● Task goal:
Would you repeat the entries below exactly and omit the pictures?

● Extracted entries:

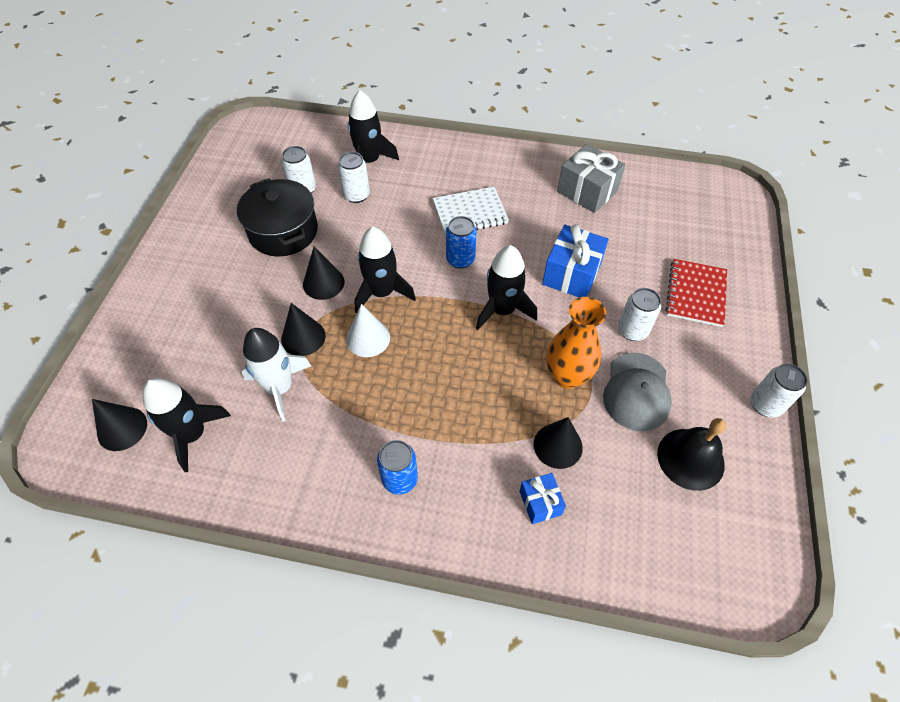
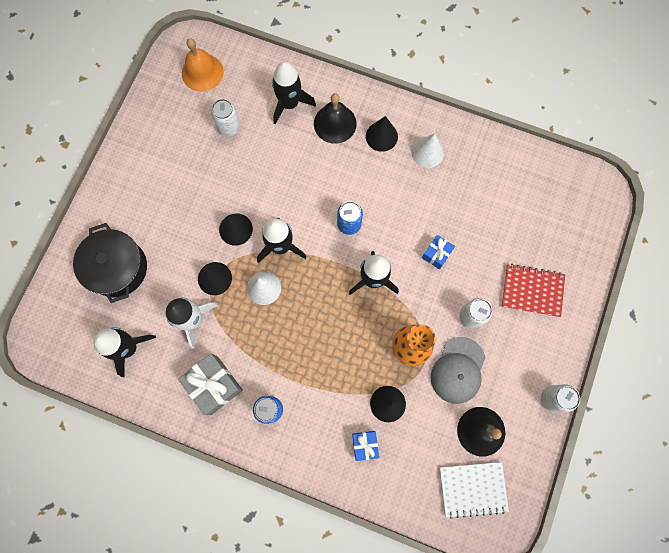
camera: 10 degrees right, 20 degrees up
(122, 428) = (79, 334): black cone -> black cone (381, 136)
(267, 147) = (202, 72): none -> orange bell
(283, 231) = (208, 171): black pot -> black pot (118, 268)
(356, 195) = (273, 141): white can -> none
(423, 171) = (335, 123): none -> black bell
(470, 213) = (366, 176): white notebook -> white notebook (472, 489)
(533, 183) = (427, 152): none -> white cone
(571, 274) = (436, 254): blue gift -> blue gift, size x0.57
(587, 191) = (472, 169): grey gift -> grey gift (214, 385)
(696, 294) = (532, 291): red notebook -> red notebook turned 75 degrees clockwise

● Written solution:
camera: 10 degrees right, 20 degrees up
(122, 428) = (79, 334): black cone -> black cone (381, 136)
(267, 147) = (202, 72): none -> orange bell
(283, 231) = (208, 171): black pot -> black pot (118, 268)
(356, 195) = (273, 141): white can -> none
(423, 171) = (335, 123): none -> black bell
(470, 213) = (366, 176): white notebook -> white notebook (472, 489)
(533, 183) = (427, 152): none -> white cone
(571, 274) = (436, 254): blue gift -> blue gift, size x0.57
(587, 191) = (472, 169): grey gift -> grey gift (214, 385)
(696, 294) = (532, 291): red notebook -> red notebook turned 75 degrees clockwise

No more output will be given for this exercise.